── Records for processing

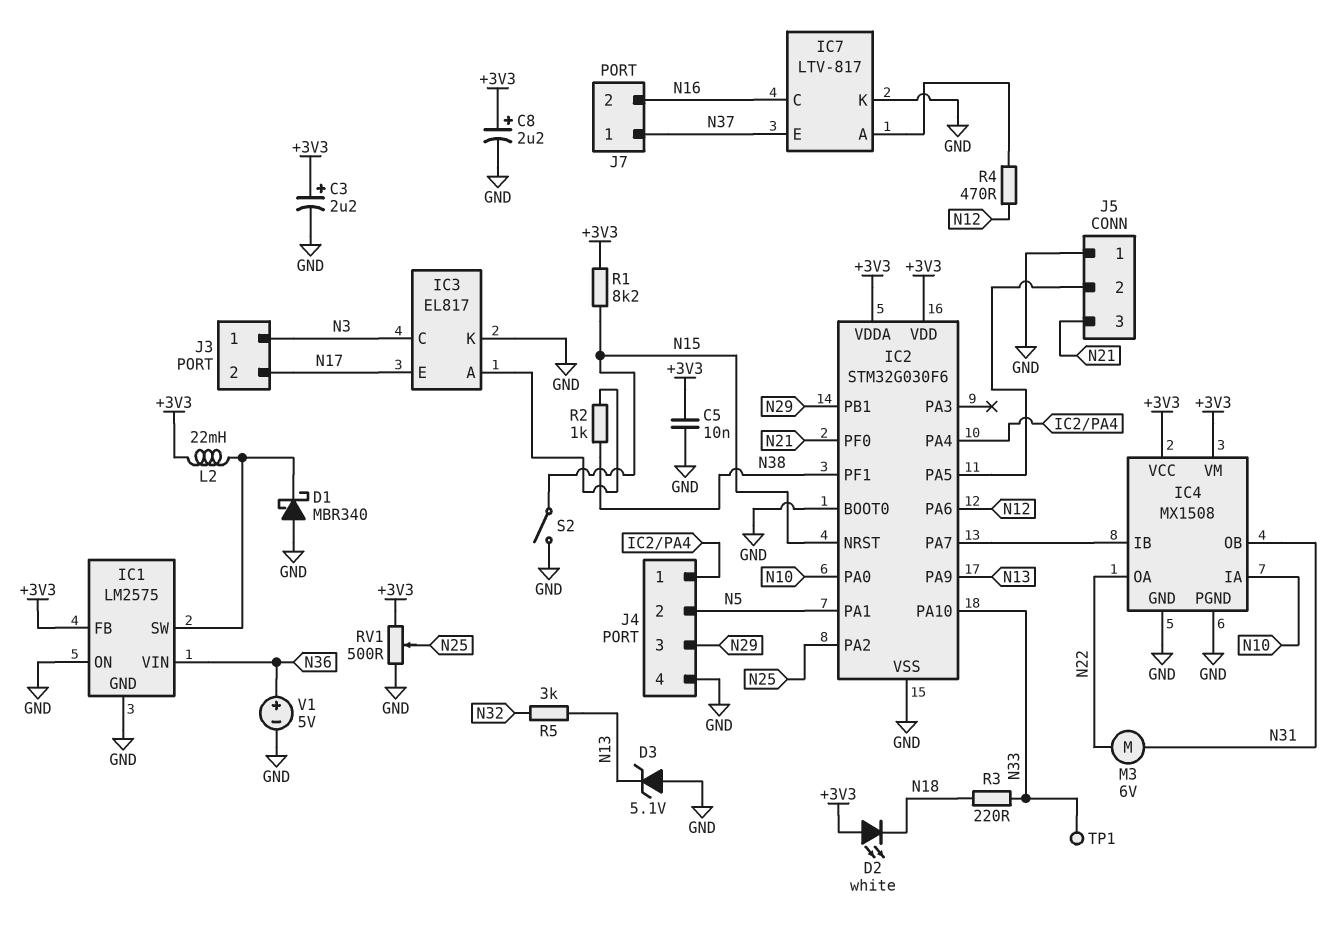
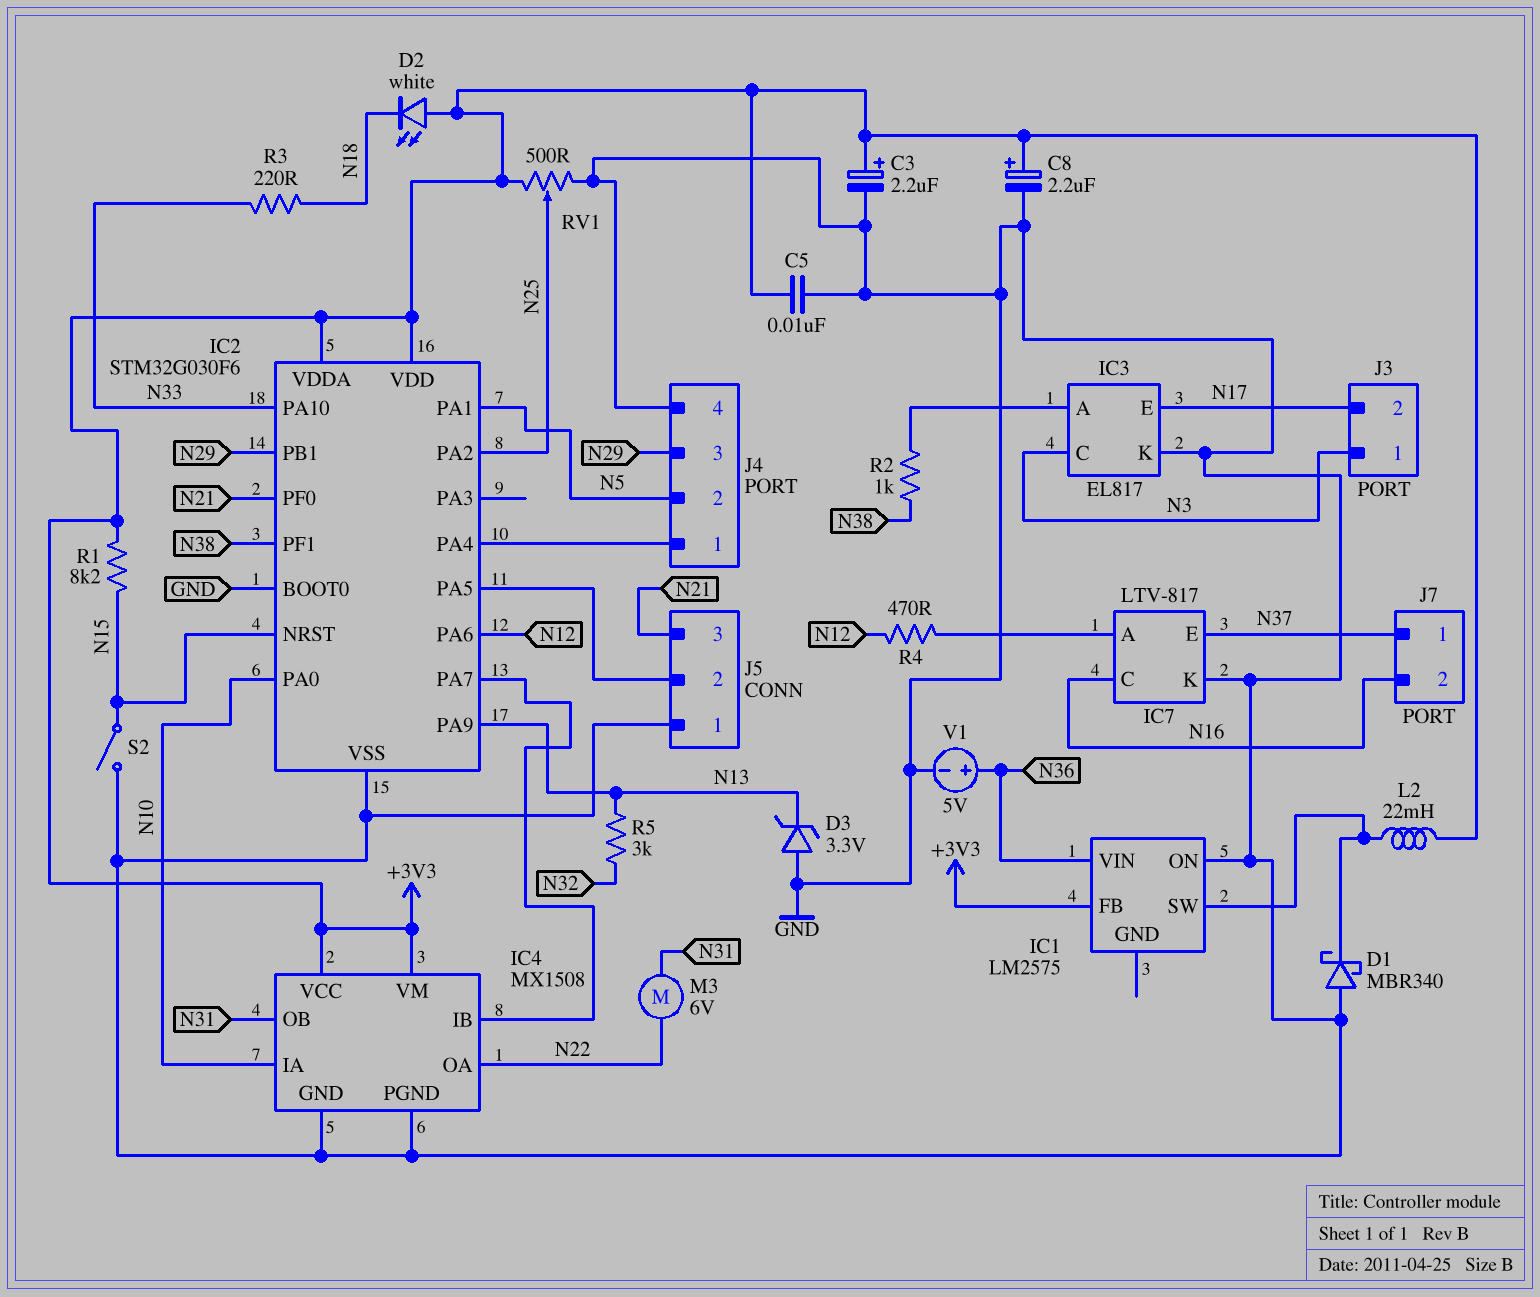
D3: zener 5.1V (A GND, K N13) -> zener 3.3V (A GND, K N13)
IC1 pin GND: GND -> none
TP1: test point (N33) -> none

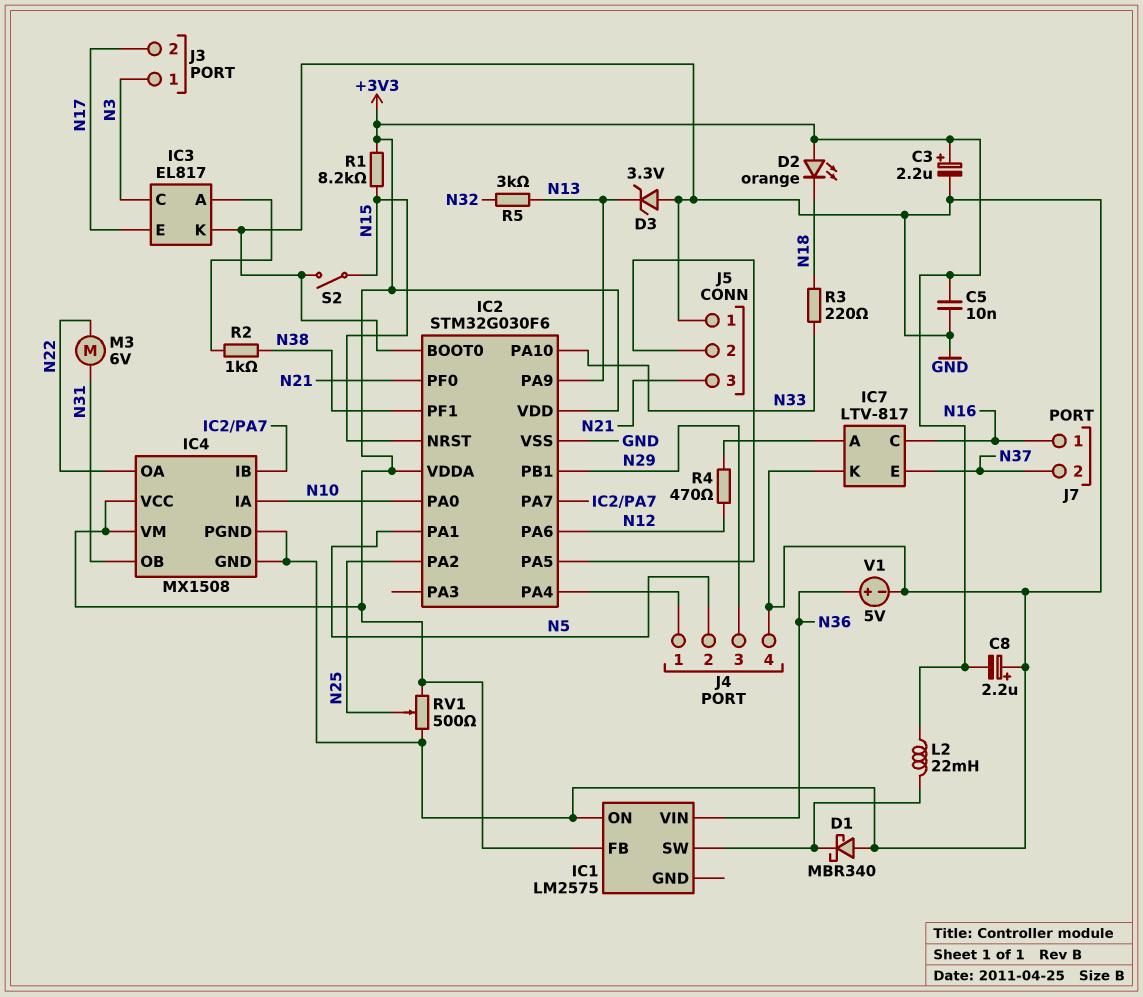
C8: 2.2uF (plus +3V3, minus GND) -> 2.2uF (plus GND, minus +3V3)
D2: LED white (A +3V3, K N18) -> LED orange (A +3V3, K N18)
J7 pin 1: N37 -> N16
J7 pin 2: N16 -> N37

────

[Problem description] Every entry must be transcribed exactly. Pictures do not belong in the copy.

[Finished task]
D3: zener 5.1V (A GND, K N13) -> zener 3.3V (A GND, K N13)
IC1 pin GND: GND -> none
TP1: test point (N33) -> none

C8: 2.2uF (plus +3V3, minus GND) -> 2.2uF (plus GND, minus +3V3)
D2: LED white (A +3V3, K N18) -> LED orange (A +3V3, K N18)
J7 pin 1: N37 -> N16
J7 pin 2: N16 -> N37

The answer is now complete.